→ REQUIRED WORK:
Copy the lines below verbatim. Begin with the first and end with the line containing "none -> green 1x1 brick [307,143,331,179]".

→ Data entries:
*****
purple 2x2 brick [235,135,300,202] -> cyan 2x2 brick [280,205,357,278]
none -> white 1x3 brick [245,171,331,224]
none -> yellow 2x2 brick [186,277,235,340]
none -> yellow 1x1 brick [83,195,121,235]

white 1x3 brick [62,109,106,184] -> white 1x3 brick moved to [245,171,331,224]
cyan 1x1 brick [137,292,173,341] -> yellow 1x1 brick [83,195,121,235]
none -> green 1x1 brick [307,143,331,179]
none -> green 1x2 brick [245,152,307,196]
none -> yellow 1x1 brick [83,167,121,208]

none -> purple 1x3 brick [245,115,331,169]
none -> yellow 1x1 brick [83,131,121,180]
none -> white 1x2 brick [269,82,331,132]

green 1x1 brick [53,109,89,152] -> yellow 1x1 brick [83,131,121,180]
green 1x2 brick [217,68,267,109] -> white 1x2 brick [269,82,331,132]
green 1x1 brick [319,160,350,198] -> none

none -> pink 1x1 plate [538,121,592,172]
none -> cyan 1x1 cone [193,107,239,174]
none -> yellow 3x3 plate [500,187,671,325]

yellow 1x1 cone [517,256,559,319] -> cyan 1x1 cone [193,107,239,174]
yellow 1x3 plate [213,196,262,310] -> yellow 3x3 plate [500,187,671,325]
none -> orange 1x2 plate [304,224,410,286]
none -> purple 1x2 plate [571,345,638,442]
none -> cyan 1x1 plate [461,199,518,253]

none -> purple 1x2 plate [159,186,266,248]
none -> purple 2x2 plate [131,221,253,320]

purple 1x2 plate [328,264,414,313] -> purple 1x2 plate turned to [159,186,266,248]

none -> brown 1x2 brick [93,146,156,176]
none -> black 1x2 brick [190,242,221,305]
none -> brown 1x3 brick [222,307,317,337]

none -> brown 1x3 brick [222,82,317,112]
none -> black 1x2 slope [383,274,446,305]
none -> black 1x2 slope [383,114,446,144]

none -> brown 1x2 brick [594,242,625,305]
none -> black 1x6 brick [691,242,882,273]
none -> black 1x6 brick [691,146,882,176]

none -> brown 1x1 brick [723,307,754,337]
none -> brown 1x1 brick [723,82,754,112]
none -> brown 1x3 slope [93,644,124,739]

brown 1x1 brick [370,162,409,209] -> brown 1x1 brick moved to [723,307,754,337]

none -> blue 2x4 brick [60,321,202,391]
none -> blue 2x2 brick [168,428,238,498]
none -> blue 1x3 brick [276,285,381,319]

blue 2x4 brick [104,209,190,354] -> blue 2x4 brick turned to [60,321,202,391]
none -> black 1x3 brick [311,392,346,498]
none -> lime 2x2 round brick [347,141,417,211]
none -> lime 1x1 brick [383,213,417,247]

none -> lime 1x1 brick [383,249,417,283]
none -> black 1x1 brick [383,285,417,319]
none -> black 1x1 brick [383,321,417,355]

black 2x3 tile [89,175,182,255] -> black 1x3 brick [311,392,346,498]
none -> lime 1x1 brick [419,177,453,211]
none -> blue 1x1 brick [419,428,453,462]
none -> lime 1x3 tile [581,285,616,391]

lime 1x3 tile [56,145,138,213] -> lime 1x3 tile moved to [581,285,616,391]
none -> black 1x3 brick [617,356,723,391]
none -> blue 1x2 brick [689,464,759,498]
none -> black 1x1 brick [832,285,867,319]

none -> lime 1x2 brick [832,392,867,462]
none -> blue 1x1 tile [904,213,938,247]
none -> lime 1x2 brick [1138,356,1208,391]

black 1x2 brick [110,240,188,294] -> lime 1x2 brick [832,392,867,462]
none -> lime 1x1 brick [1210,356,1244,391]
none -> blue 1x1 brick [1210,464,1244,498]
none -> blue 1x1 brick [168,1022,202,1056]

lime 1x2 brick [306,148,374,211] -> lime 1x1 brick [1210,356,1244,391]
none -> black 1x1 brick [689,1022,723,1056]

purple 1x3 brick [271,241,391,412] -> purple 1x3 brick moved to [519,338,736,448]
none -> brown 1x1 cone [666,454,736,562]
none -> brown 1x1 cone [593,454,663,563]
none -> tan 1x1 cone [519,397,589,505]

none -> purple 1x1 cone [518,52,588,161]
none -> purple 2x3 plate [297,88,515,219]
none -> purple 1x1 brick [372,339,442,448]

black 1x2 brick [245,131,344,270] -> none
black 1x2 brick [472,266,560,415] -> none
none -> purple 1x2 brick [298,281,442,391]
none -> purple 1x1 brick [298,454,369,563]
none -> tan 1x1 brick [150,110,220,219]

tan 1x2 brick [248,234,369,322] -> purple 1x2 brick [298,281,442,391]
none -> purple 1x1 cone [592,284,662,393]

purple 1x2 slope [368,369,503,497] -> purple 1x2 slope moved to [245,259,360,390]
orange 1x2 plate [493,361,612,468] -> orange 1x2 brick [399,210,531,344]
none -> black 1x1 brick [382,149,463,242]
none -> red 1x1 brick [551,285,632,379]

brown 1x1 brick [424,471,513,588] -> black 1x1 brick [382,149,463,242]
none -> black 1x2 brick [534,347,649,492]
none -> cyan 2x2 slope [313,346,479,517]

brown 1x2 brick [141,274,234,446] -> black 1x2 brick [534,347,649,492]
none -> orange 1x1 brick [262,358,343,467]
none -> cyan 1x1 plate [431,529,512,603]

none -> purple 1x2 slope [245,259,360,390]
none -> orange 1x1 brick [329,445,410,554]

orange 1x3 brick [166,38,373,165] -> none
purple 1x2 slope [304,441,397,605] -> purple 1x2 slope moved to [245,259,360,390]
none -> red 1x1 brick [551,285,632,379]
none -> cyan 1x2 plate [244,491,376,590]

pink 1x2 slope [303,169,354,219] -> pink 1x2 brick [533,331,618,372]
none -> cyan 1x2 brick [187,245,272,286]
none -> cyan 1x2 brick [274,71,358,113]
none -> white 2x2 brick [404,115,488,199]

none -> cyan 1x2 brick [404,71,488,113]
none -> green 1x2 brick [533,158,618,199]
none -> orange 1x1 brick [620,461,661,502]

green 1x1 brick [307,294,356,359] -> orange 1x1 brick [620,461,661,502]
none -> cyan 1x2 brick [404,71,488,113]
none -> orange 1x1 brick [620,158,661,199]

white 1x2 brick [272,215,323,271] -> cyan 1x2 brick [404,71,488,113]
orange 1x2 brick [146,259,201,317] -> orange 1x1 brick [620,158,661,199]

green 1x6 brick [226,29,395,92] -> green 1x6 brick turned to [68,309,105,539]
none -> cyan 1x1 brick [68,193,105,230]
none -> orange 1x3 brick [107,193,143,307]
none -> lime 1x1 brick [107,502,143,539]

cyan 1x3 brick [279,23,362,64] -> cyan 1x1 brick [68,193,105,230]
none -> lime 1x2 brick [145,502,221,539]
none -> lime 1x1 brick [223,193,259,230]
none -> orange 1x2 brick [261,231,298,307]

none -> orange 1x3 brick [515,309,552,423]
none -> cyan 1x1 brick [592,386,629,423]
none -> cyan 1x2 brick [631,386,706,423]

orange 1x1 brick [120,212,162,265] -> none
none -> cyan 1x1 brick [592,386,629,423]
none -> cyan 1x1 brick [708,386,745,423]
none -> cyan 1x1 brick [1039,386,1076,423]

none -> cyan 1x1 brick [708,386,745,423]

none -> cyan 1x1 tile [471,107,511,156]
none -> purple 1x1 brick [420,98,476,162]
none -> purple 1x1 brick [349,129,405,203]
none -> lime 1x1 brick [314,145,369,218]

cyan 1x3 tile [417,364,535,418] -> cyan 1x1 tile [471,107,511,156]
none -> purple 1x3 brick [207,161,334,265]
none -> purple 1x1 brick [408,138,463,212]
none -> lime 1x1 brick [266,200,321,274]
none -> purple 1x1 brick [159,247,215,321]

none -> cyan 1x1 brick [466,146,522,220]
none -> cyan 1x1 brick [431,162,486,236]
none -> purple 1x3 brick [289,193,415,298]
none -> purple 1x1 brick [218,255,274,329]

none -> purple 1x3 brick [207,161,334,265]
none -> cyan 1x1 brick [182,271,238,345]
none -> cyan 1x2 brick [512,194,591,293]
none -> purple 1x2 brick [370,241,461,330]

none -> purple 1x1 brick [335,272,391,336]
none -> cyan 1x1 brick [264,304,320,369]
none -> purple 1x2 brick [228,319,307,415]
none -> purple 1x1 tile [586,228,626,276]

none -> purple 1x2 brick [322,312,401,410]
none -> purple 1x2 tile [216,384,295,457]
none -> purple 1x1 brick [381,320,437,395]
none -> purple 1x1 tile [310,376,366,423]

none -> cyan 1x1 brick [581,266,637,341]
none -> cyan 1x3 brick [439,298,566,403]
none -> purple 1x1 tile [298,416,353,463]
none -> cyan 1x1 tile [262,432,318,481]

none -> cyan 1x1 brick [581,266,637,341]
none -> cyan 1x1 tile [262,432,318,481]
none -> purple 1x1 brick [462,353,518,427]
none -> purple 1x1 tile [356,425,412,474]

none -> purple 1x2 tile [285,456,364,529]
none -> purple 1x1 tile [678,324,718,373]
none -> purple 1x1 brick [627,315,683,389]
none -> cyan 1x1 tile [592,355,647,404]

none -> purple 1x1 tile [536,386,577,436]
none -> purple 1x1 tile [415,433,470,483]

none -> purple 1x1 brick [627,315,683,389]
*****
→ SOLUTION TO THIS PROBLEM:
purple 2x2 brick [235,135,300,202] -> cyan 2x2 brick [280,205,357,278]
none -> white 1x3 brick [245,171,331,224]
none -> yellow 2x2 brick [186,277,235,340]
none -> yellow 1x1 brick [83,195,121,235]

white 1x3 brick [62,109,106,184] -> white 1x3 brick moved to [245,171,331,224]
cyan 1x1 brick [137,292,173,341] -> yellow 1x1 brick [83,195,121,235]
none -> green 1x1 brick [307,143,331,179]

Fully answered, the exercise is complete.